→ **Dati forniti**:

■ ■ ■ ■

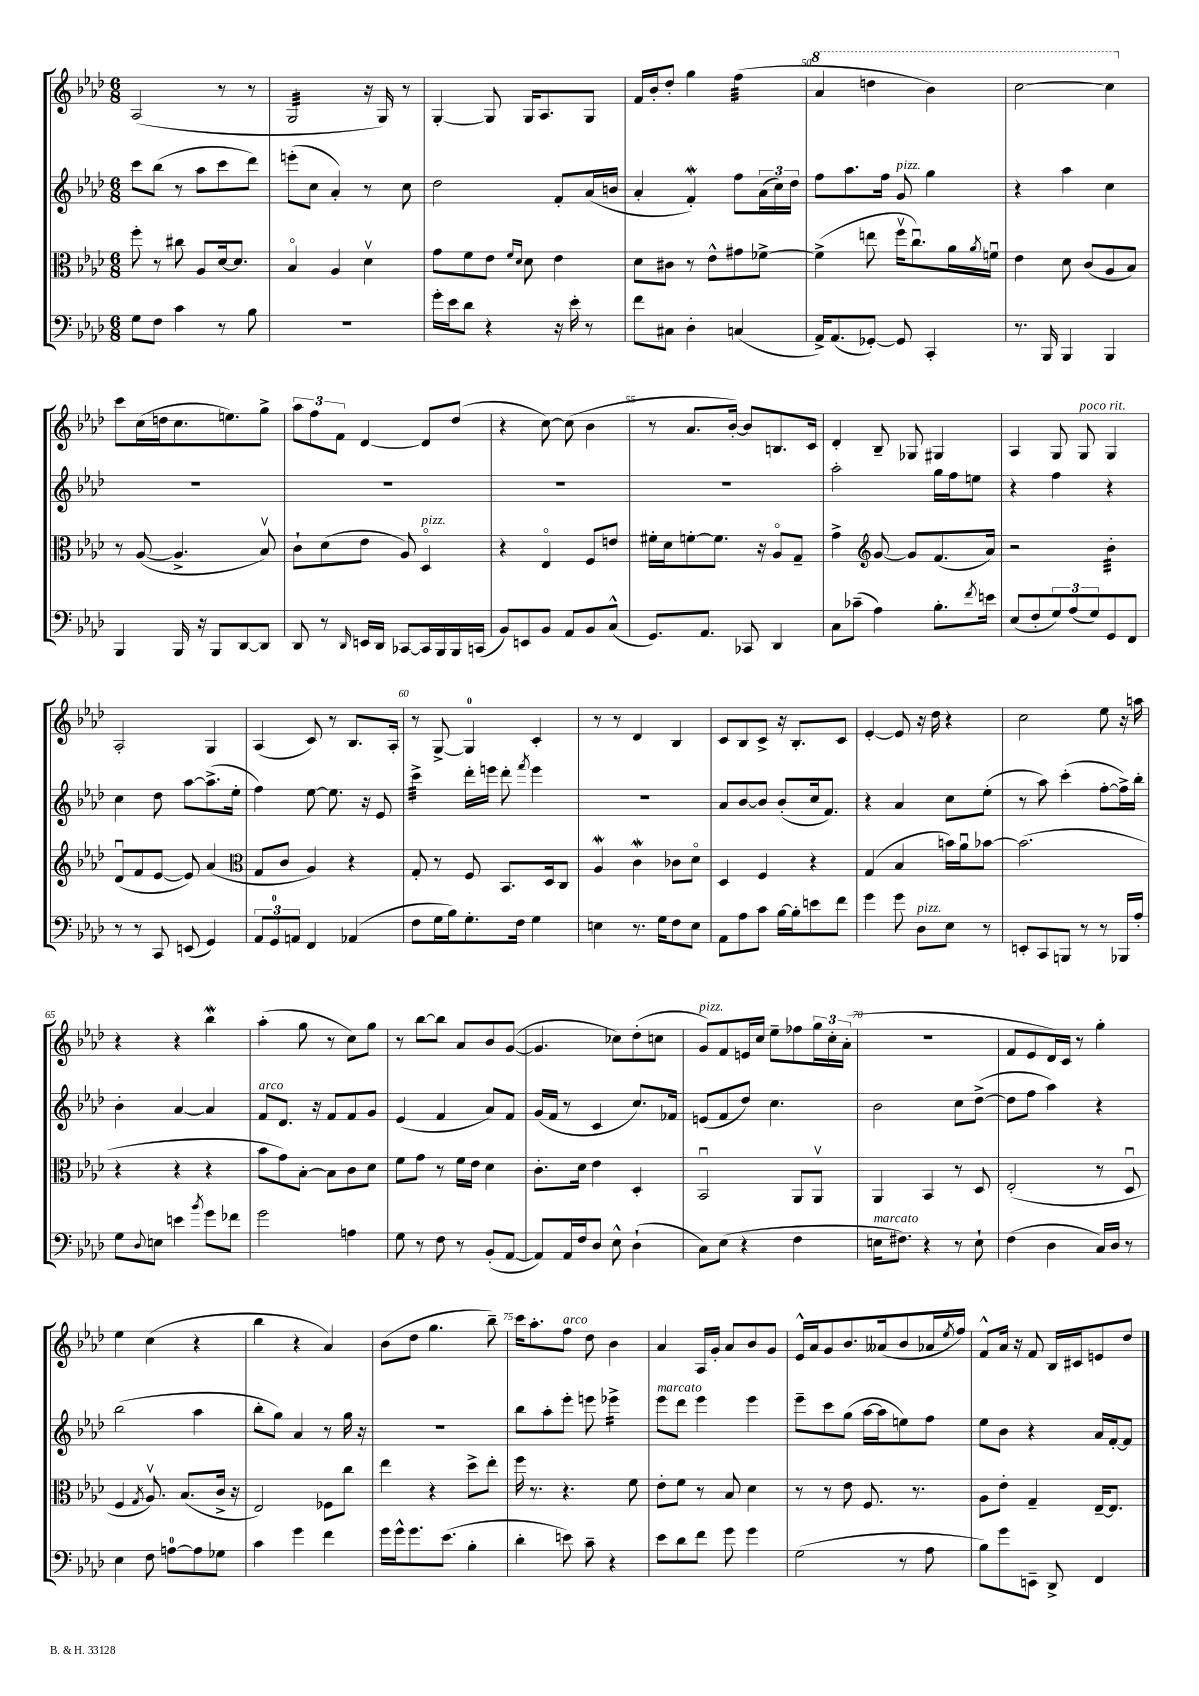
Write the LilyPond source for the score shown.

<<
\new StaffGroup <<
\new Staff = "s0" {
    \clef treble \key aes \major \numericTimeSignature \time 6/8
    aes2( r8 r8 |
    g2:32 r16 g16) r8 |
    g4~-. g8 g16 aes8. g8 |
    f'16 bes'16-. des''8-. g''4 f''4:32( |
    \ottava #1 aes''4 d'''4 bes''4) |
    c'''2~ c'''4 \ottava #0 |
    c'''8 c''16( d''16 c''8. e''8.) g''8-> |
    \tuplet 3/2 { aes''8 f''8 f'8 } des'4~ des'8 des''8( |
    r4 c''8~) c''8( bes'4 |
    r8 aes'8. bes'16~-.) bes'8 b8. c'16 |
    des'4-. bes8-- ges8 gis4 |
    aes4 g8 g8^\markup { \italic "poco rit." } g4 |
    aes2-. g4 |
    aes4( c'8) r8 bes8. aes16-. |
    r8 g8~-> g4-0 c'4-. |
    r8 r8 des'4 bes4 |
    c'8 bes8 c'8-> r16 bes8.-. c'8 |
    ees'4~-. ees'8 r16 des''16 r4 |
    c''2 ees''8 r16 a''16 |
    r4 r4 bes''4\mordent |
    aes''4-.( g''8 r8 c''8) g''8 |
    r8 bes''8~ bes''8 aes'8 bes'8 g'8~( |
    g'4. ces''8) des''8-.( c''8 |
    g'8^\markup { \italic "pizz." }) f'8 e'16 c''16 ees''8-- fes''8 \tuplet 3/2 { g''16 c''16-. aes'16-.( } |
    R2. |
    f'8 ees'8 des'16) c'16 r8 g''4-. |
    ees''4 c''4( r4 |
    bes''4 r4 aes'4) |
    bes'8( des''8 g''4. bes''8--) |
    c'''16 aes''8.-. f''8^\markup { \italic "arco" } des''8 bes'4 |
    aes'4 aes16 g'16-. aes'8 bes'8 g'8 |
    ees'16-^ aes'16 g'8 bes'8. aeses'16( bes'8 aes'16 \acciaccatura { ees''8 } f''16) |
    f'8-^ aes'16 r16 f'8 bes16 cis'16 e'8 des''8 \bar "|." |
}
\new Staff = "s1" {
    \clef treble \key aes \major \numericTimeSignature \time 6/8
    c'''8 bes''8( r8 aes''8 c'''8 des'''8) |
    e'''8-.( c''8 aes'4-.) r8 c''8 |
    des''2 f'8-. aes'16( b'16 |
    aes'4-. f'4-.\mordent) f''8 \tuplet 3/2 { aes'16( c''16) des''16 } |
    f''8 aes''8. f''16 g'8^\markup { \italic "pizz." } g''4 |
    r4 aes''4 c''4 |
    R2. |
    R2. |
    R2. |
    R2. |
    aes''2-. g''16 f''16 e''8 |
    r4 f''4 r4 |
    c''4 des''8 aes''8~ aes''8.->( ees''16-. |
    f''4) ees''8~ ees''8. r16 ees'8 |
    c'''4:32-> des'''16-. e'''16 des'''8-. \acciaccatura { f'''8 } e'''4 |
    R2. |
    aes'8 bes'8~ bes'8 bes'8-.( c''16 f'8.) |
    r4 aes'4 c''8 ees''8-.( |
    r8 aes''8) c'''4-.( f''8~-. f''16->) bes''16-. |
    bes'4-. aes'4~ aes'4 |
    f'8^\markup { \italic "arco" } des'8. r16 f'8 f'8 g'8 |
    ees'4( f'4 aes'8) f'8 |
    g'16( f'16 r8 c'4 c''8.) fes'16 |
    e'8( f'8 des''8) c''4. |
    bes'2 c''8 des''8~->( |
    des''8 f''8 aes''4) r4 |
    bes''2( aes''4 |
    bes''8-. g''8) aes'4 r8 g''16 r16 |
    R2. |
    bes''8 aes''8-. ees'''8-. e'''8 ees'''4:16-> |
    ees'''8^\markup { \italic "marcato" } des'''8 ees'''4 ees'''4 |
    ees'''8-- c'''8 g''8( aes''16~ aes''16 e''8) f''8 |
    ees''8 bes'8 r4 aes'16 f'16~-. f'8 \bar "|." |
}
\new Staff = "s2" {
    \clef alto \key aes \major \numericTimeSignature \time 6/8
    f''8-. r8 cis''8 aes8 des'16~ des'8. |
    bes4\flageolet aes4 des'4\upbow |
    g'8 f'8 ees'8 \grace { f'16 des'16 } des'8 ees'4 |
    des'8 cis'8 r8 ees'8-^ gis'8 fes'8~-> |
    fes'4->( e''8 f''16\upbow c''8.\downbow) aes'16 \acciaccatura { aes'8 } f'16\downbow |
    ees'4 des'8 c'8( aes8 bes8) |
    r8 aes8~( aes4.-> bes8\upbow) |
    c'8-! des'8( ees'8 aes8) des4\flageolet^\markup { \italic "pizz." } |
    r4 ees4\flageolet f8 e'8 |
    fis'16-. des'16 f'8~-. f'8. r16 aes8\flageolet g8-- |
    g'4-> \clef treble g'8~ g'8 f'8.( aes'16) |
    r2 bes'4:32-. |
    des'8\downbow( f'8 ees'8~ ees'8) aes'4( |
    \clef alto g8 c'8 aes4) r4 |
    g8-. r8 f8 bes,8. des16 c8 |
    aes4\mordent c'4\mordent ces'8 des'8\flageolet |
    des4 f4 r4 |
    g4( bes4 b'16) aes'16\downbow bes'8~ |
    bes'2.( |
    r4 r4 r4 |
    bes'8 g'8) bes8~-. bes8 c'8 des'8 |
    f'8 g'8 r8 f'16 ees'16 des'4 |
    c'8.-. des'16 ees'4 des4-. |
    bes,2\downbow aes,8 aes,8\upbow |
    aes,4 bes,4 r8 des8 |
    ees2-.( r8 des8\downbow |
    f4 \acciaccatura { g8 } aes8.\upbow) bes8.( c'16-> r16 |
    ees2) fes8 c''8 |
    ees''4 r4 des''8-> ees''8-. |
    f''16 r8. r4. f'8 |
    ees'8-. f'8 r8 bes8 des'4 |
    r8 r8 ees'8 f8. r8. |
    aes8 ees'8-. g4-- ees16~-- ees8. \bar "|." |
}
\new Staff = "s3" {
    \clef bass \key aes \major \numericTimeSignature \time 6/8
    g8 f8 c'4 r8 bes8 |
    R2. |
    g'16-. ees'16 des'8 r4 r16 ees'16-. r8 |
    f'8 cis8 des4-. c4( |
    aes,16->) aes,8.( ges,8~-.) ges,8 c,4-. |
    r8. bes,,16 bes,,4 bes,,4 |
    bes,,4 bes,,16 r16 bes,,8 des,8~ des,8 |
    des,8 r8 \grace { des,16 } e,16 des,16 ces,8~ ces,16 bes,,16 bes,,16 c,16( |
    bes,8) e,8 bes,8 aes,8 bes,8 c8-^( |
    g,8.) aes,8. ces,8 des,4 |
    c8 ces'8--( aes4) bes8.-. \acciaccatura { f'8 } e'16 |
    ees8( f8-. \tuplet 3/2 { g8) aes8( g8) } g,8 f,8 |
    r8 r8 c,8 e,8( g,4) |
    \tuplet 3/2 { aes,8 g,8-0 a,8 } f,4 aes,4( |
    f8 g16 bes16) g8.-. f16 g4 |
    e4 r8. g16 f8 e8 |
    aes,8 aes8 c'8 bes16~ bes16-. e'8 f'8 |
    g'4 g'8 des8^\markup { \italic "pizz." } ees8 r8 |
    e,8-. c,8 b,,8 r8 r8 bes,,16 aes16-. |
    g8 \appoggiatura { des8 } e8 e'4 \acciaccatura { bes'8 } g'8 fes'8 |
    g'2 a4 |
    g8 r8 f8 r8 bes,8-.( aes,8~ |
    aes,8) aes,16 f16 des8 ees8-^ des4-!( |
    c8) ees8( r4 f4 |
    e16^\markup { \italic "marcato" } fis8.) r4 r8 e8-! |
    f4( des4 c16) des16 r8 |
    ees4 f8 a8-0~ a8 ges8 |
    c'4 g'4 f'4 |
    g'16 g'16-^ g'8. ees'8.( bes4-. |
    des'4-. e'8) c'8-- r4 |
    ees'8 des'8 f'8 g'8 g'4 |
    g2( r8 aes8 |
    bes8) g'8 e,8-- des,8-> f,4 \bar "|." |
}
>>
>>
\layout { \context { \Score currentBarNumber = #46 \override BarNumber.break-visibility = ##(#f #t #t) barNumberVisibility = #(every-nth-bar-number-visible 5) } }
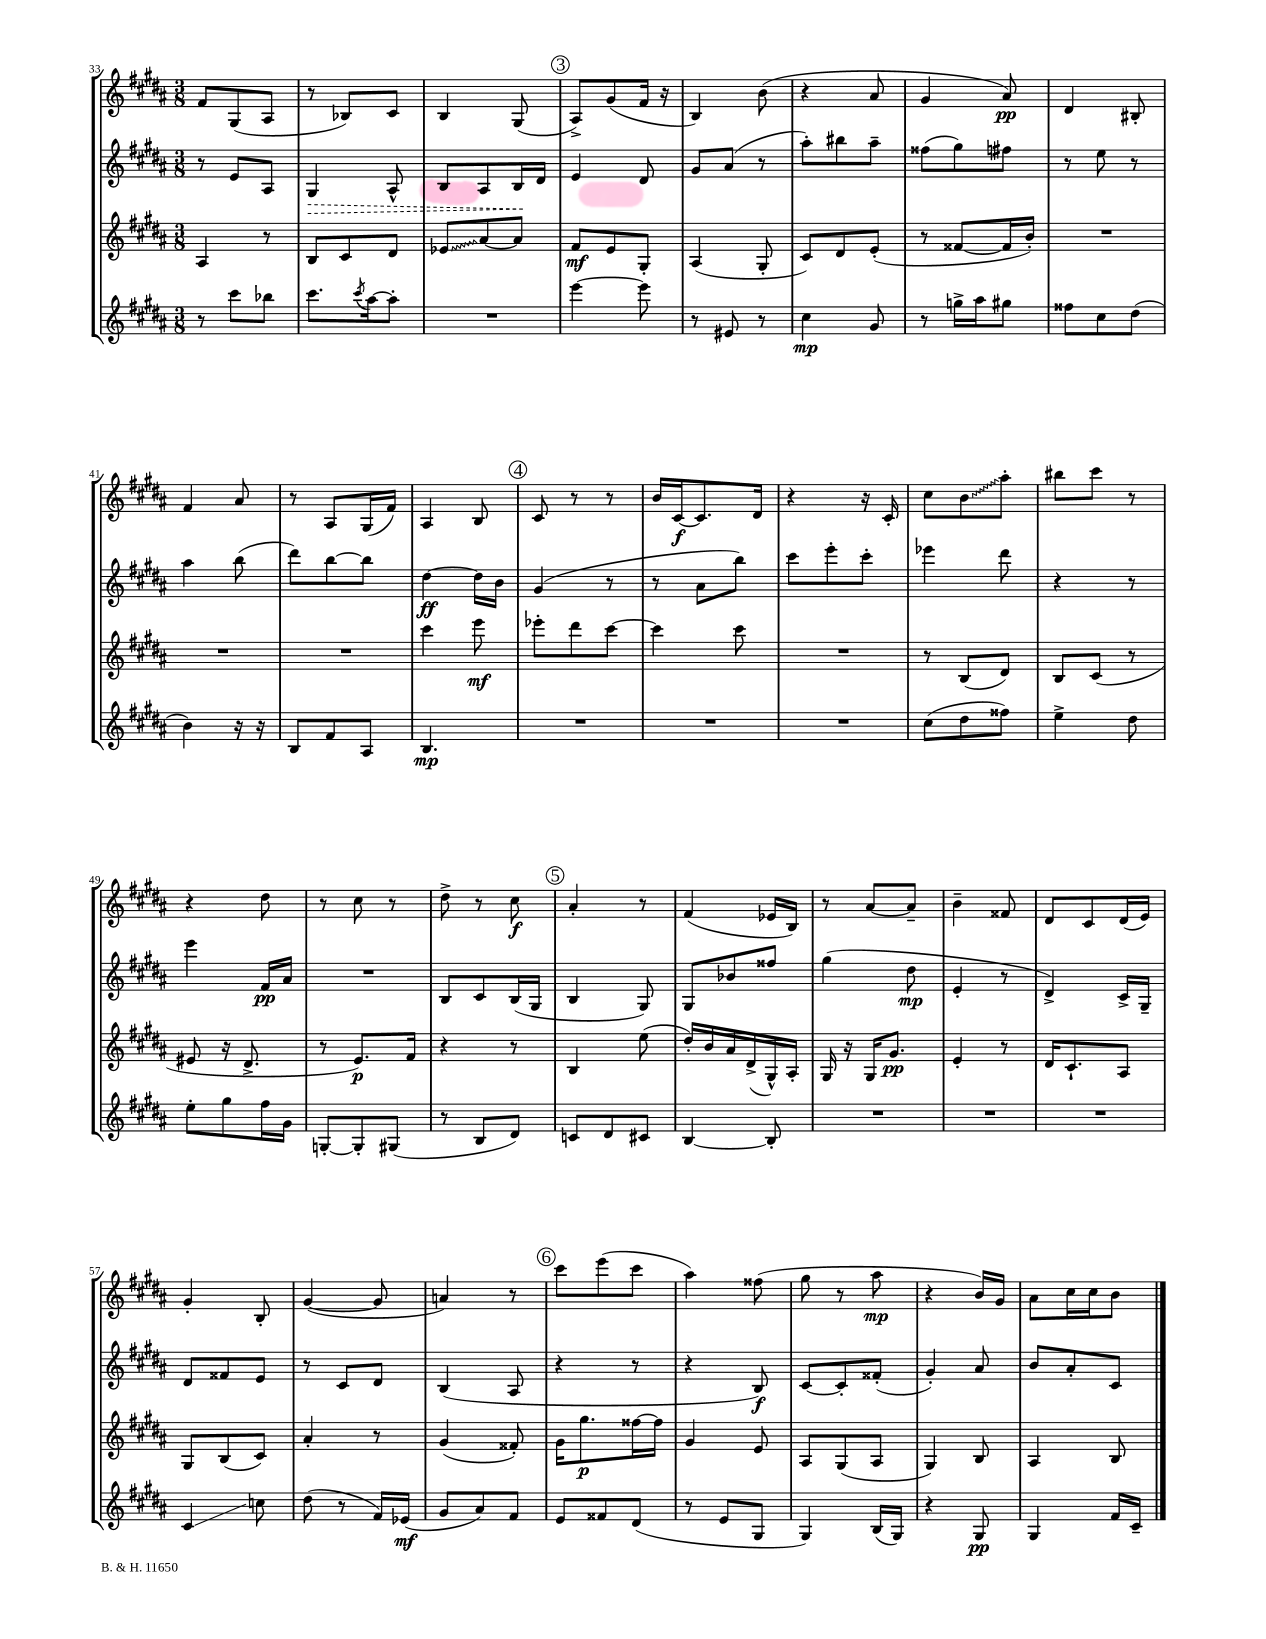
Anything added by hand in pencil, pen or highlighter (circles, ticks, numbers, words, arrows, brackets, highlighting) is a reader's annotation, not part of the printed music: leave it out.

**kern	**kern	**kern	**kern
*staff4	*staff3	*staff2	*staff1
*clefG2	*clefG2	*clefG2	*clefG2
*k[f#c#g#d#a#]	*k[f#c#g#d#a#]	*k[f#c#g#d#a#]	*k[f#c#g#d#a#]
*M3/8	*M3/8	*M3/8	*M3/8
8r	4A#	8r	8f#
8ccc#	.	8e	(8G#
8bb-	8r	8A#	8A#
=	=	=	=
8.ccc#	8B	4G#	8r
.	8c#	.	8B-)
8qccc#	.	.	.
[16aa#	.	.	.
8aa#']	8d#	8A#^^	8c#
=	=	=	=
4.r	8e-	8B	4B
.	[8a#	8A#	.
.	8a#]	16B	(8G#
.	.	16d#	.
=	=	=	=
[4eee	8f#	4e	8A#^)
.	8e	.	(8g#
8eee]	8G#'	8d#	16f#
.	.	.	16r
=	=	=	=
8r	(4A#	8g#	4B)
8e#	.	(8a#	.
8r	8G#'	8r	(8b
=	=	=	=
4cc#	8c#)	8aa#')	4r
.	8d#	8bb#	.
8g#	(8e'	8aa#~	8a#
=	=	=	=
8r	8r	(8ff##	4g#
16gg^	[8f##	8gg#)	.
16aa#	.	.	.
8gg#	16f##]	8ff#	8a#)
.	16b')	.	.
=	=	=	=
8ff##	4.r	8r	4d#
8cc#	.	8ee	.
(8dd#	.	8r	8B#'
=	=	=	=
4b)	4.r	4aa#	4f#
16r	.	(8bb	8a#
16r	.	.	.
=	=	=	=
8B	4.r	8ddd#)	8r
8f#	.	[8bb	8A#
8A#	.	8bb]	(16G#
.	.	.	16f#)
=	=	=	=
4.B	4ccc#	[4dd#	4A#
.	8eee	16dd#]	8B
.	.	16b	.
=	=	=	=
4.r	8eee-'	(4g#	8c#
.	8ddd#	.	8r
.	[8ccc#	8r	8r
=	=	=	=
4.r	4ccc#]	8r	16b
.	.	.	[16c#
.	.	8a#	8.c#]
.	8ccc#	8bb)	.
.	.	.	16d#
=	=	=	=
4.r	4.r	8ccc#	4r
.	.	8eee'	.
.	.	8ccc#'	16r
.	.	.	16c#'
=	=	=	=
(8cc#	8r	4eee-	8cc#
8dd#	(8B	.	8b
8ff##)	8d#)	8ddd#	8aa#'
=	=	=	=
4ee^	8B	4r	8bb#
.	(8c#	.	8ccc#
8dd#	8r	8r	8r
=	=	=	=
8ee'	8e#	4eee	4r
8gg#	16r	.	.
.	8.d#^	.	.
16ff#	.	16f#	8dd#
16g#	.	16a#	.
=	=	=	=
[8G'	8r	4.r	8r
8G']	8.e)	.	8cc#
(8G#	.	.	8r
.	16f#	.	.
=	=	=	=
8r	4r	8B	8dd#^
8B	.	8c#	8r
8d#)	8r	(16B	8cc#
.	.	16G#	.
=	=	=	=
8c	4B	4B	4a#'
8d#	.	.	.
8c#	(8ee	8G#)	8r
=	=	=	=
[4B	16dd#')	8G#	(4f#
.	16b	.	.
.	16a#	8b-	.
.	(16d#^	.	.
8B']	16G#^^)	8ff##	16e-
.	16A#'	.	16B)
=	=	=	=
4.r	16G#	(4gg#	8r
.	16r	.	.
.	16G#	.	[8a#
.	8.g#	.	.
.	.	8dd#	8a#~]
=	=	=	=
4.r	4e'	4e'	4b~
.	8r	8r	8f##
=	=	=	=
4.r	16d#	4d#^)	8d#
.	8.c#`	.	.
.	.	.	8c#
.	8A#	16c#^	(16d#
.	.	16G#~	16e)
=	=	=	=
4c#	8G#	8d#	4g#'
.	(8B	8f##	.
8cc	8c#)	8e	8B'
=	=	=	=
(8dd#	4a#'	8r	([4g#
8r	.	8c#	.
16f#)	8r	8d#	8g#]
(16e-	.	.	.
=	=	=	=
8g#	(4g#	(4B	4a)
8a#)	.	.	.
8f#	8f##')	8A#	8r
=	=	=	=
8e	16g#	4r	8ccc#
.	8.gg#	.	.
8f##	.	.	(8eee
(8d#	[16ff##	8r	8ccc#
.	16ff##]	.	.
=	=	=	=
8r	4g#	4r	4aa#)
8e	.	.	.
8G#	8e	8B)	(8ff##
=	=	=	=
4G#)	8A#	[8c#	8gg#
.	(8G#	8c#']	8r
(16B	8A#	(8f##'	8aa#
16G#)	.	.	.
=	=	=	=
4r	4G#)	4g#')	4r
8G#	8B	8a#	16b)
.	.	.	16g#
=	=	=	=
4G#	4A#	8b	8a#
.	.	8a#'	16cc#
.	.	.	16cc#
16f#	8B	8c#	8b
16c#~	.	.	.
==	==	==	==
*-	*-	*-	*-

■ ■ ■ ■

→ **Scopo del compito**:
Estrai dai dati ogni riga che contiene la parola "arco", distinguendo tra maiuscole e minuscole.

→ **Risultato finale**:
    c'''16 aes''8.-. f''8^\markup { \italic "arco" } des''8 bes'4 |
    f'8^\markup { \italic "arco" } des'8. r16 f'8 f'8 g'8 |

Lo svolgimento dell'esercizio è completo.